• WORK INSTRUCTIONS:
The entries follow. Copy every line in which "lediligux" appears.

[Scene edit records]
· · · · ·
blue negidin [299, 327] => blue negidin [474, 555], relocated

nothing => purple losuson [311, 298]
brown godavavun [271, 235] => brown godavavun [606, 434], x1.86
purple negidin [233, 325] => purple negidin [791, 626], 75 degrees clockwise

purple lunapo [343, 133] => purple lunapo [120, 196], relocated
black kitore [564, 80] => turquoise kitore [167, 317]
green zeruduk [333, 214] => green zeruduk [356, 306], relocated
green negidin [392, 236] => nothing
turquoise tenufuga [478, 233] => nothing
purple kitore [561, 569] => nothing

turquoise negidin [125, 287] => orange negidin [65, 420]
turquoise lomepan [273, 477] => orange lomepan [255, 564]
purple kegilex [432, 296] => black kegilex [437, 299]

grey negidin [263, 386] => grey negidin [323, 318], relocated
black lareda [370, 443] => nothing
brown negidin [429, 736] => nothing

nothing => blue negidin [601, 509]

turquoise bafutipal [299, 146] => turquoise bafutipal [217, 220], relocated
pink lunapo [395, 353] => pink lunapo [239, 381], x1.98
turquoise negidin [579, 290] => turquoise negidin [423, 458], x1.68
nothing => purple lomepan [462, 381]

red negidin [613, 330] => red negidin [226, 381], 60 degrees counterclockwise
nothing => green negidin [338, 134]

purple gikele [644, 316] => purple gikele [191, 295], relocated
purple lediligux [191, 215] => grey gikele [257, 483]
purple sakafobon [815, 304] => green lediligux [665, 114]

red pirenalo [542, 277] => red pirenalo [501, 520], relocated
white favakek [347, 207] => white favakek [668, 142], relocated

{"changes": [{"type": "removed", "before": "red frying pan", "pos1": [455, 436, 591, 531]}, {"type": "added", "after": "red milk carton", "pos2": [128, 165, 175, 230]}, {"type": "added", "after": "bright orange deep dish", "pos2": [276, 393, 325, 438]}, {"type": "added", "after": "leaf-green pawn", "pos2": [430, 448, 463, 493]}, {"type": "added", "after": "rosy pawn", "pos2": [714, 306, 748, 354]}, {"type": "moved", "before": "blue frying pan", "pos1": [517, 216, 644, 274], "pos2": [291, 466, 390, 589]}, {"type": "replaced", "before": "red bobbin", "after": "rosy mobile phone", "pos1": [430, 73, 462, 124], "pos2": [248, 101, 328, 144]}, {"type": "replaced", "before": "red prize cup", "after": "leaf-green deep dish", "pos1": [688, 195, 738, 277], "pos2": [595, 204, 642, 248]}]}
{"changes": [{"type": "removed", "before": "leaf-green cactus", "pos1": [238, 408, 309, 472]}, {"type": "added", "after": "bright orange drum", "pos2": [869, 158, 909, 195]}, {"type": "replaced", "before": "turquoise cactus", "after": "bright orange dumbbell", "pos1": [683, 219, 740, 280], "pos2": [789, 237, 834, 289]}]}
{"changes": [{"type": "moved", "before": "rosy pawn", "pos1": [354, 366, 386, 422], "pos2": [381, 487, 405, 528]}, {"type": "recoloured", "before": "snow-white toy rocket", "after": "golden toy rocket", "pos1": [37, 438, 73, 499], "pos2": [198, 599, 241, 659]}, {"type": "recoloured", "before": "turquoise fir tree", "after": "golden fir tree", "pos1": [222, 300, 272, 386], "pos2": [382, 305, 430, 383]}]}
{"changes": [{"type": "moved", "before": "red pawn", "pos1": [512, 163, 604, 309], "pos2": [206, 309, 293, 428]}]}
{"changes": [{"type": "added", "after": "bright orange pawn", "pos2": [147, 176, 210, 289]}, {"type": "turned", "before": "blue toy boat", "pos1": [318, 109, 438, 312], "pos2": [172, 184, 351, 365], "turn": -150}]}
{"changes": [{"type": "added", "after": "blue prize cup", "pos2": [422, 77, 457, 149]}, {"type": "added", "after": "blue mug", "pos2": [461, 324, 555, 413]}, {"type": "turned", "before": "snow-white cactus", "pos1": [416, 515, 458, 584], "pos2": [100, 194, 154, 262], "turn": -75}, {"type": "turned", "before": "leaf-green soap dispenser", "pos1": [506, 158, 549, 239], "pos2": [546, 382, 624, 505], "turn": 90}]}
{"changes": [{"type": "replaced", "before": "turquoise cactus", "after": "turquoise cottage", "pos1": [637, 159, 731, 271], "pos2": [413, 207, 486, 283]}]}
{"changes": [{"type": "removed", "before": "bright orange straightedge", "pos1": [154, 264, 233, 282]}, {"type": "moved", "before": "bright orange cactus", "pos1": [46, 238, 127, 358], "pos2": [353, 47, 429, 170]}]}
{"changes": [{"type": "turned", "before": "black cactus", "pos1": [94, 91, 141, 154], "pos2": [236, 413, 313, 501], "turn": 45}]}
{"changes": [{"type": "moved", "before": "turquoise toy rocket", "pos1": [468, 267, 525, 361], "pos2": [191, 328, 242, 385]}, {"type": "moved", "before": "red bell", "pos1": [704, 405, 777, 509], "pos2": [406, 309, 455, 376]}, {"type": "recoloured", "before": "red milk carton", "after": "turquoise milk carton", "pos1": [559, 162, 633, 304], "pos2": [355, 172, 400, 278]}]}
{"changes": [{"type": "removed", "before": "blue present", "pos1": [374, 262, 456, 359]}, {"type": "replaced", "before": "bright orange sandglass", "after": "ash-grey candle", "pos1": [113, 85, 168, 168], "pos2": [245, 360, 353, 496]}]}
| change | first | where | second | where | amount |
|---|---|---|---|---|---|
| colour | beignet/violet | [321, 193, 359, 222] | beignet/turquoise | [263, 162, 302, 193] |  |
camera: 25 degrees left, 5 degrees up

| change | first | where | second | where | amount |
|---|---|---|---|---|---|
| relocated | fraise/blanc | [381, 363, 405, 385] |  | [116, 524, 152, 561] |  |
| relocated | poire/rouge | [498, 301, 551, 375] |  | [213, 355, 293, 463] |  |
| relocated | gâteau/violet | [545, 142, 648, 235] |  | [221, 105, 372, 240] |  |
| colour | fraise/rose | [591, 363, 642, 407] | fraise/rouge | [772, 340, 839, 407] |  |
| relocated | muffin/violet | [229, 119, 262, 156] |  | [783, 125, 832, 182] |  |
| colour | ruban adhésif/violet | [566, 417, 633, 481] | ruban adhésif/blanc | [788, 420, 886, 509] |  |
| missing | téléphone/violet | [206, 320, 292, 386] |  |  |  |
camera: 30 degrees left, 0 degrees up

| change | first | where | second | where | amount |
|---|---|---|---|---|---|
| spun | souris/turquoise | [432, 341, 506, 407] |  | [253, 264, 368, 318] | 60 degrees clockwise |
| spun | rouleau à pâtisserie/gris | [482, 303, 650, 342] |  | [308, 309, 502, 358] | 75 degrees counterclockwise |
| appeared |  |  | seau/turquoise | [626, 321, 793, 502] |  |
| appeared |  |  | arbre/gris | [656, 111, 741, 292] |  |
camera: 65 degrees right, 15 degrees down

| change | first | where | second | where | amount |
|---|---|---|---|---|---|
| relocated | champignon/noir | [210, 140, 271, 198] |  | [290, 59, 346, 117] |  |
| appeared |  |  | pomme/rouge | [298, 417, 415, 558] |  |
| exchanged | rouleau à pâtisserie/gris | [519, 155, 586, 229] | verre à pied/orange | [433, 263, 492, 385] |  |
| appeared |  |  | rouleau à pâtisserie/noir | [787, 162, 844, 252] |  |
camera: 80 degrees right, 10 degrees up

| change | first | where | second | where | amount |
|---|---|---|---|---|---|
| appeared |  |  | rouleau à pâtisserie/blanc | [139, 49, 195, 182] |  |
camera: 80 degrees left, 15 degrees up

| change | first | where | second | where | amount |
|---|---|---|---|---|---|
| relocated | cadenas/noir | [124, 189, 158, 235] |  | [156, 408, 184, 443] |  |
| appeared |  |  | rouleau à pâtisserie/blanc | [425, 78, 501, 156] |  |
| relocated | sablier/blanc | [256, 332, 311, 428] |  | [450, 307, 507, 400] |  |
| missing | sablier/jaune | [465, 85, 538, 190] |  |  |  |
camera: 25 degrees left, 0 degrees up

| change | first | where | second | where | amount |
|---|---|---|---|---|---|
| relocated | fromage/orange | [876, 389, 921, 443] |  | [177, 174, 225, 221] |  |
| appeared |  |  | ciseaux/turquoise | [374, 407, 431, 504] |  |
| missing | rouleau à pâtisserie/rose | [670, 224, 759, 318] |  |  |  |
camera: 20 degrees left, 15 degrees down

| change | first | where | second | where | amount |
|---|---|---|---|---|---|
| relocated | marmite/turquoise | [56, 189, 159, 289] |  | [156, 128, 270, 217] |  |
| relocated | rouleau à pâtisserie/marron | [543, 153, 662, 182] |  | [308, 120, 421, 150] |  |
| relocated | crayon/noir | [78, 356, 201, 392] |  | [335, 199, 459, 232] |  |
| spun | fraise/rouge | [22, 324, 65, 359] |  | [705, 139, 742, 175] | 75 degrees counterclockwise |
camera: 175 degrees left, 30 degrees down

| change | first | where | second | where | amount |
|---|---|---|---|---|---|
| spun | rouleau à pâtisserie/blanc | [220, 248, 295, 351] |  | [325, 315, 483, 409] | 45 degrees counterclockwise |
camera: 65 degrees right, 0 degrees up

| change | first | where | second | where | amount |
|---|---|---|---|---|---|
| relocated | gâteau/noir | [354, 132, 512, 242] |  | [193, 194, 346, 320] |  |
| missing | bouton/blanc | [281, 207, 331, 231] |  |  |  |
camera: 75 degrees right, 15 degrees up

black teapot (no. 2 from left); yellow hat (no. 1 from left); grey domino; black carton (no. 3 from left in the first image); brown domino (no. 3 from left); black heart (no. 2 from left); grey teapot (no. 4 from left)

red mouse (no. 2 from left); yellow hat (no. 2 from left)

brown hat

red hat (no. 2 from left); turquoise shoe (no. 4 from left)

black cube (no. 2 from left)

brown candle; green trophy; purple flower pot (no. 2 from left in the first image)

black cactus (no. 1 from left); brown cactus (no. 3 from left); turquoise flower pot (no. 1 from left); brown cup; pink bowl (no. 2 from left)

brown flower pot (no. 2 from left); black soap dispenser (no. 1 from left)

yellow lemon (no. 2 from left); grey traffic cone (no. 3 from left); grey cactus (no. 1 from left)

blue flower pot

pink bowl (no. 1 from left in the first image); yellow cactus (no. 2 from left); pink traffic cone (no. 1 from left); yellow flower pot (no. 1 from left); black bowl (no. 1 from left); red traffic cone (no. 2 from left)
· · · · ·
• YOUR RESPONSE:
purple lediligux [191, 215] => grey gikele [257, 483]
purple sakafobon [815, 304] => green lediligux [665, 114]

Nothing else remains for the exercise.